> [TASK STATEMENT]: Retype, with no changes, the lines in the items below from the line containing "You are standing in the kitchen and want" through the line containing "The silver metallic laptop at left is", both included.
= Beginning of Section =
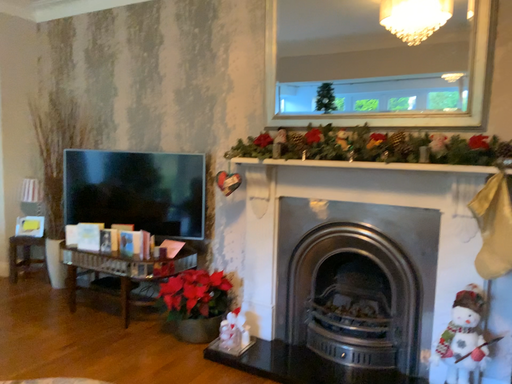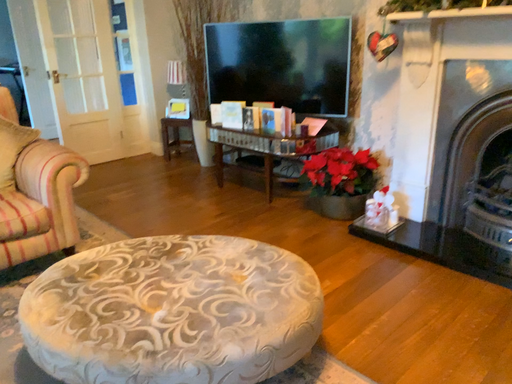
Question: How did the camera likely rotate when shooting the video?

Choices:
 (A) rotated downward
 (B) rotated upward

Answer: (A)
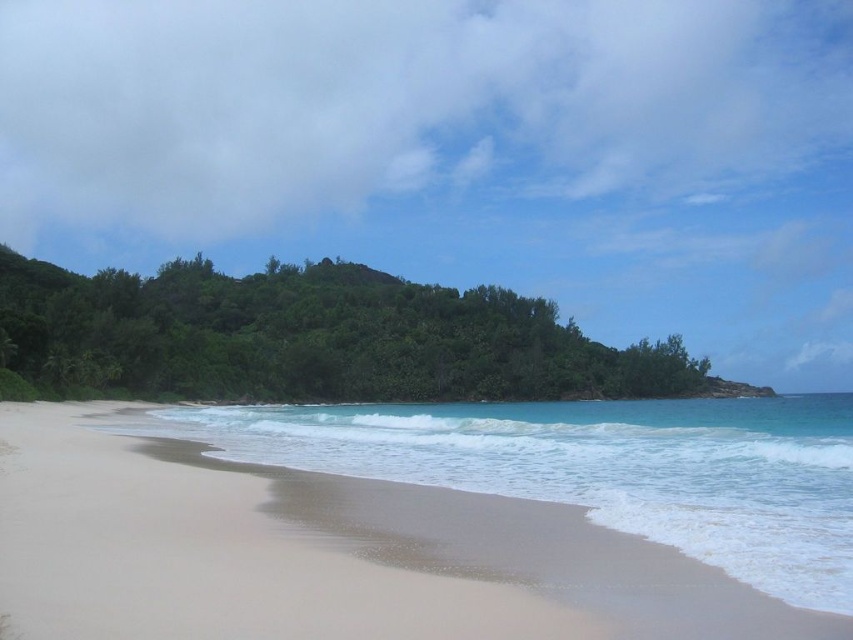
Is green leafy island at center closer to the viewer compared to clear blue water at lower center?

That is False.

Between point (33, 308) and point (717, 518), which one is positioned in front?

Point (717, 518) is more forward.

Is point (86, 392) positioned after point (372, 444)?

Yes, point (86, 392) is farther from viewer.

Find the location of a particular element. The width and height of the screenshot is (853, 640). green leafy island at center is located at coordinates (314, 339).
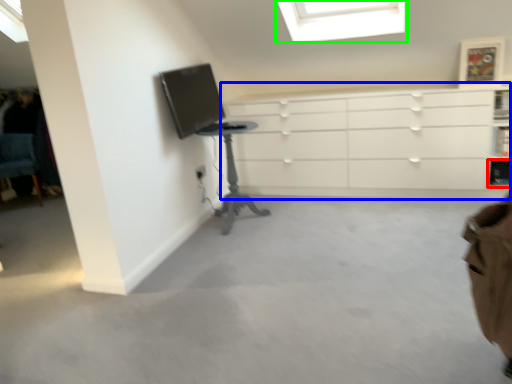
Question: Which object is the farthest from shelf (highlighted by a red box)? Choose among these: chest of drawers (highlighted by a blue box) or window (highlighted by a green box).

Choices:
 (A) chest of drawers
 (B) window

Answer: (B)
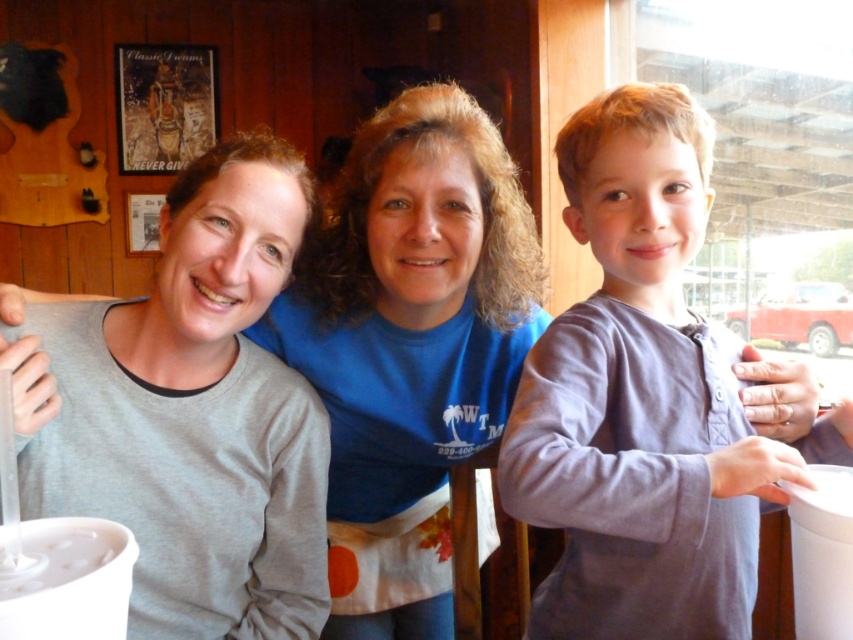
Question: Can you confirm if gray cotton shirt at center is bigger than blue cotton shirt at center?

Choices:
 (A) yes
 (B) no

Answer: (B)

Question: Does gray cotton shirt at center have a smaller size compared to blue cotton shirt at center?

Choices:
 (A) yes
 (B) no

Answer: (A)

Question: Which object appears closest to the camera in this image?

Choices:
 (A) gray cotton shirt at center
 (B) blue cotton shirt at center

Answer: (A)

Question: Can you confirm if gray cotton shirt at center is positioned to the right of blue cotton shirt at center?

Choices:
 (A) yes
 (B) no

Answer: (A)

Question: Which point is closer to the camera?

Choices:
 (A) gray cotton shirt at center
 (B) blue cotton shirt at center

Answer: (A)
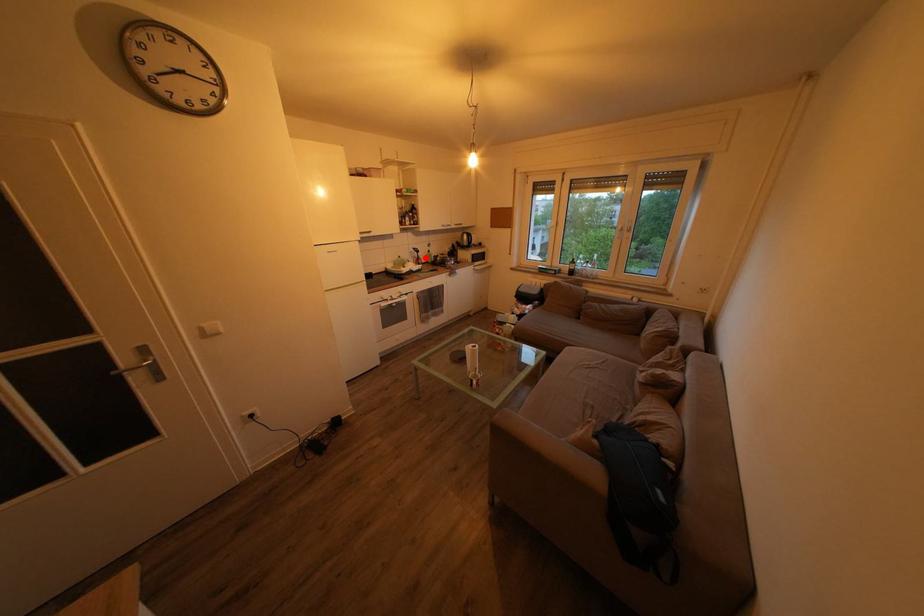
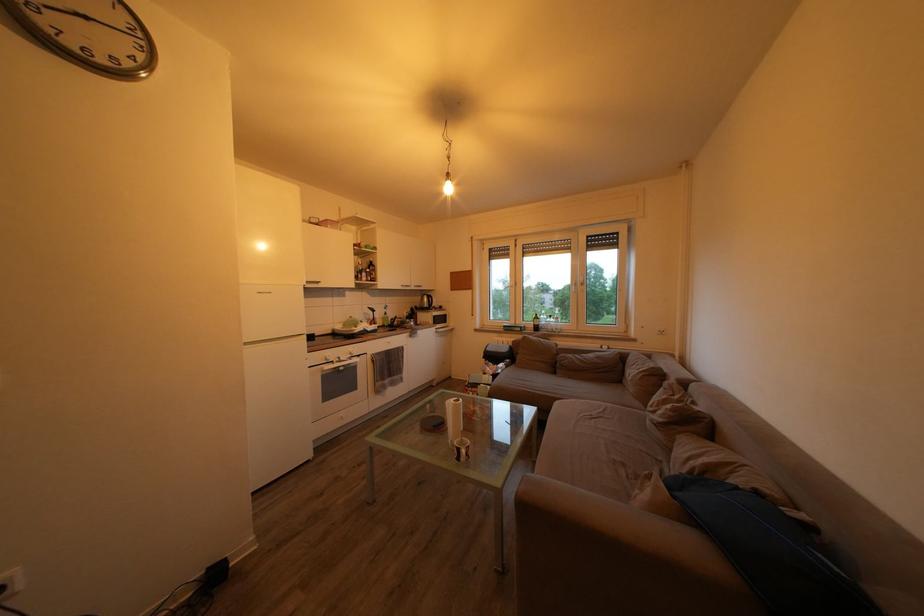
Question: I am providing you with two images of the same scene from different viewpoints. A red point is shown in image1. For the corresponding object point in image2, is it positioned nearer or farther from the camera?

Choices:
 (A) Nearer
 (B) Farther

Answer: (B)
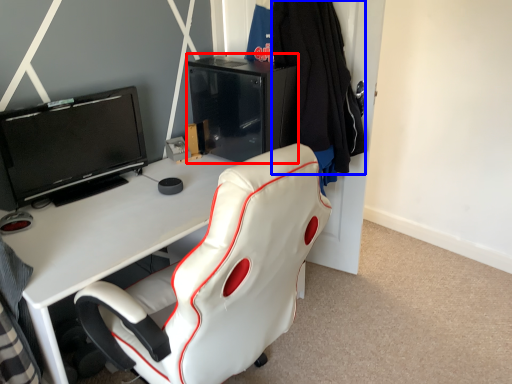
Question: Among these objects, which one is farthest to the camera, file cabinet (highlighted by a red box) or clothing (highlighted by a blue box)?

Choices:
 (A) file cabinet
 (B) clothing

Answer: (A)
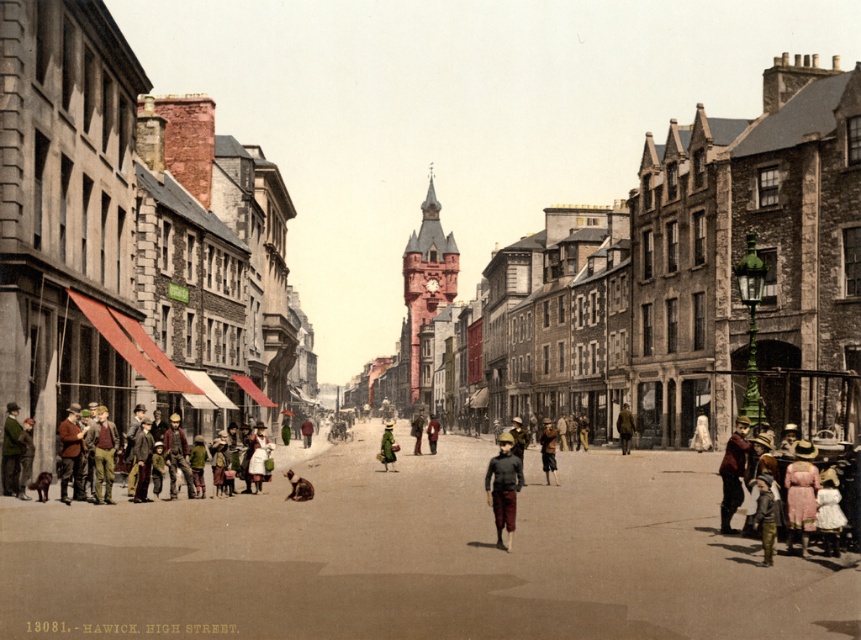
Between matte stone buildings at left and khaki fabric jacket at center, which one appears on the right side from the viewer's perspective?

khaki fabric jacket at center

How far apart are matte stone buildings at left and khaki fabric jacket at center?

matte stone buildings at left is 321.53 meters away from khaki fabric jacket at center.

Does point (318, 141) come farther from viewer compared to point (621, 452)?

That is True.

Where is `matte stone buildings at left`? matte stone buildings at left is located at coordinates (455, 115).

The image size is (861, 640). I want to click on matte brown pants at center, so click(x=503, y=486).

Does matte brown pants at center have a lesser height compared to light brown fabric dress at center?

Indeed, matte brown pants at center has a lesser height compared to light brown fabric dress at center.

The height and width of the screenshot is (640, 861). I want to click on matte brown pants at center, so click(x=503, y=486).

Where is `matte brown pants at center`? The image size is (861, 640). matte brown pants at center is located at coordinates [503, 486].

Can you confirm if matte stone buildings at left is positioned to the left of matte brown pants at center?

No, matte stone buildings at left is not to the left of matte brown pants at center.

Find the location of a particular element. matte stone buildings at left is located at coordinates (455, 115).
= End of Section =
= Beginning of Section =
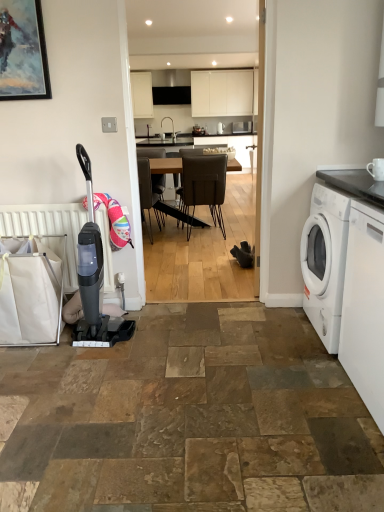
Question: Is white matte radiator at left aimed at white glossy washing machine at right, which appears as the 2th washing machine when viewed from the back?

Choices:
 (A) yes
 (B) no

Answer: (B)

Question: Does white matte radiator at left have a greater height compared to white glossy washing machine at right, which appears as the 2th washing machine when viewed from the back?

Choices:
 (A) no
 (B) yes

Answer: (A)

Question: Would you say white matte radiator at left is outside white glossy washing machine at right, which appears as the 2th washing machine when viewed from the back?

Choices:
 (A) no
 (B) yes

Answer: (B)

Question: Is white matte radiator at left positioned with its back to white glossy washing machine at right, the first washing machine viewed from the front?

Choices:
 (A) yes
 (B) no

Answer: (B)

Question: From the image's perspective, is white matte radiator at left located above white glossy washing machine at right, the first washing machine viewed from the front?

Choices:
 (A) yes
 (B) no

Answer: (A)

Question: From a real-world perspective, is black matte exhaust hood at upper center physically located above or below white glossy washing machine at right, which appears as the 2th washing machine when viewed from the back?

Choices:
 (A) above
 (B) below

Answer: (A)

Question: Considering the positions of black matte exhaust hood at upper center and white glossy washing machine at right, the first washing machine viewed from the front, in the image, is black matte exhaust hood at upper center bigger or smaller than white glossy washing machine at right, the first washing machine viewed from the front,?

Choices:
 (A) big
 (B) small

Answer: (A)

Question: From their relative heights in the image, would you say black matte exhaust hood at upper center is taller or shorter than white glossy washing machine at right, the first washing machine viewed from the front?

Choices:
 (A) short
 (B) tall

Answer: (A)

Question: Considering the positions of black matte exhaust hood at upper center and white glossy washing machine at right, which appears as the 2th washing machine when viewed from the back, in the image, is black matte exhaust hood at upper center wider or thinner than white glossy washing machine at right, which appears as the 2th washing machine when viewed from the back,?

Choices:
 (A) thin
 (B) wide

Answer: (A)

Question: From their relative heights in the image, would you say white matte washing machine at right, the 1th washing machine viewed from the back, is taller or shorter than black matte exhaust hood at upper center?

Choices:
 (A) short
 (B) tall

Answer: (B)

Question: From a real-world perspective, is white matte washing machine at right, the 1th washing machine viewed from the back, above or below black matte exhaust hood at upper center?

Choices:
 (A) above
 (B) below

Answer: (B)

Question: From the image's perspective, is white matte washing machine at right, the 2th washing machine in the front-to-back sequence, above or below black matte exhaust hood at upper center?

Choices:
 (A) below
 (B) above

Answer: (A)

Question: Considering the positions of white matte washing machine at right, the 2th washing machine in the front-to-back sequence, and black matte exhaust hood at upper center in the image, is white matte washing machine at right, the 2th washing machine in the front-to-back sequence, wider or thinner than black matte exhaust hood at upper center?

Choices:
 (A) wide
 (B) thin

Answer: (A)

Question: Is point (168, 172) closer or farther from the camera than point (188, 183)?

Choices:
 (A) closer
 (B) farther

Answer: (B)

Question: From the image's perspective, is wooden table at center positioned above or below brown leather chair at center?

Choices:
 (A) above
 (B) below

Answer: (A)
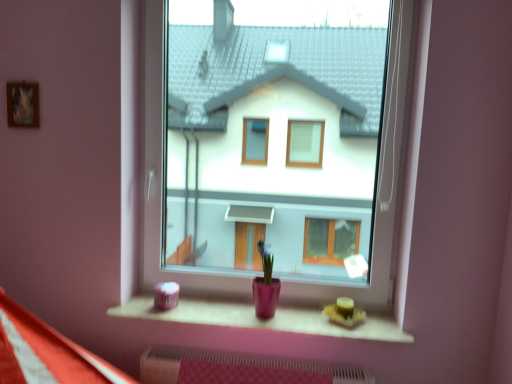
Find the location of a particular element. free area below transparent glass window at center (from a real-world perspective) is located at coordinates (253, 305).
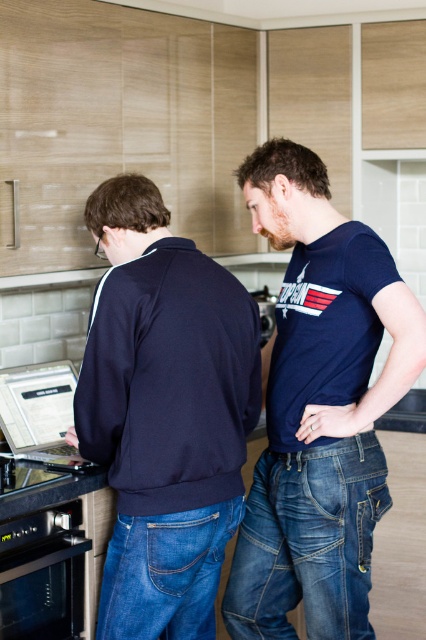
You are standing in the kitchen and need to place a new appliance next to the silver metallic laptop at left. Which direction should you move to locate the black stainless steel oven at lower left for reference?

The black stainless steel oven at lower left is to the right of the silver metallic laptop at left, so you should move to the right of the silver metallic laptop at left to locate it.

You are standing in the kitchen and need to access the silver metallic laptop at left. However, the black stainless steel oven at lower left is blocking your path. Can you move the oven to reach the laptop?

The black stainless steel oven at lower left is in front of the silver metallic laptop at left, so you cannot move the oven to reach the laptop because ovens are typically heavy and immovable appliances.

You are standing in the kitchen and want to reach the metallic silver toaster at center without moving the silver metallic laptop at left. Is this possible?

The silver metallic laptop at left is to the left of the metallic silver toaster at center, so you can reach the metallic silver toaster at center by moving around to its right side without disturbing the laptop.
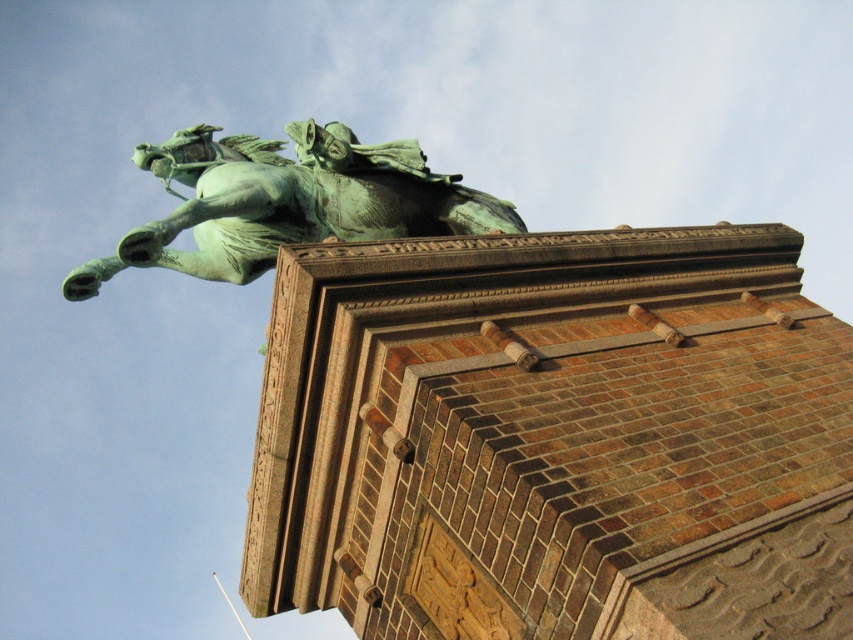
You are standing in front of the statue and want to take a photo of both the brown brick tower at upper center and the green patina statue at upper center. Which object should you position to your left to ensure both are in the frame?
= End of Section =
= Beginning of Section =
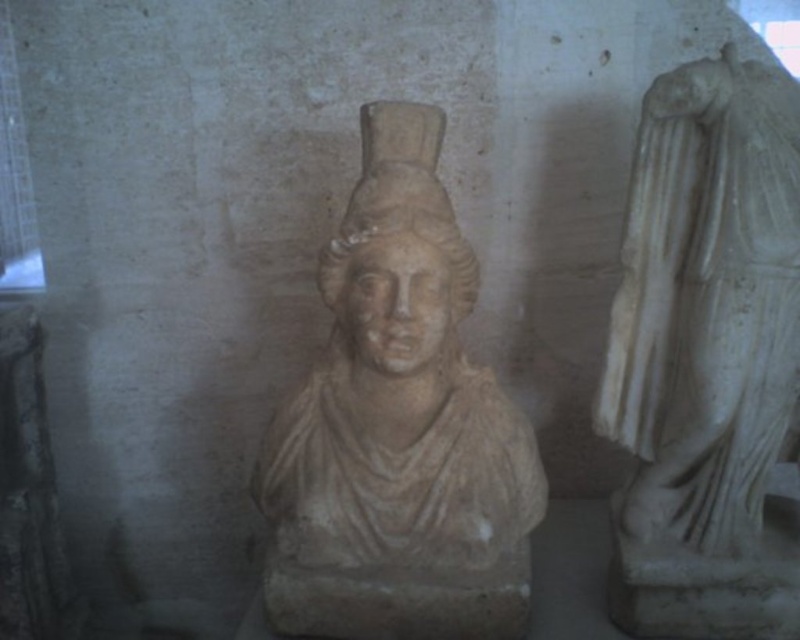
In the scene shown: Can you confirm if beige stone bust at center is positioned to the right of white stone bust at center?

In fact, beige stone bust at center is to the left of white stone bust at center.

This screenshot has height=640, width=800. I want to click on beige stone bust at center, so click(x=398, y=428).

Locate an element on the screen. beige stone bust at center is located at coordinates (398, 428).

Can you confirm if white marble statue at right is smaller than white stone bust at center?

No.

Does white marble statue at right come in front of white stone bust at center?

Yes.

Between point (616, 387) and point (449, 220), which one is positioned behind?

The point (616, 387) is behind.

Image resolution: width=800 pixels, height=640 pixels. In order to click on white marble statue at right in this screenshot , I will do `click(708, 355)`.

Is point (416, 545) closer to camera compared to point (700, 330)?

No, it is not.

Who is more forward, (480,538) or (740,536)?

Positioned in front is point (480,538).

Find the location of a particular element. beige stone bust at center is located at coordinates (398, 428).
= End of Section =
> [ANSWER AREA]:
You are standing in the kitchen and want to reach the metallic silver toaster at center without moving the silver metallic laptop at left. Is this possible?

The silver metallic laptop at left is to the left of the metallic silver toaster at center, so you can reach the metallic silver toaster at center by moving around to its right side without disturbing the laptop.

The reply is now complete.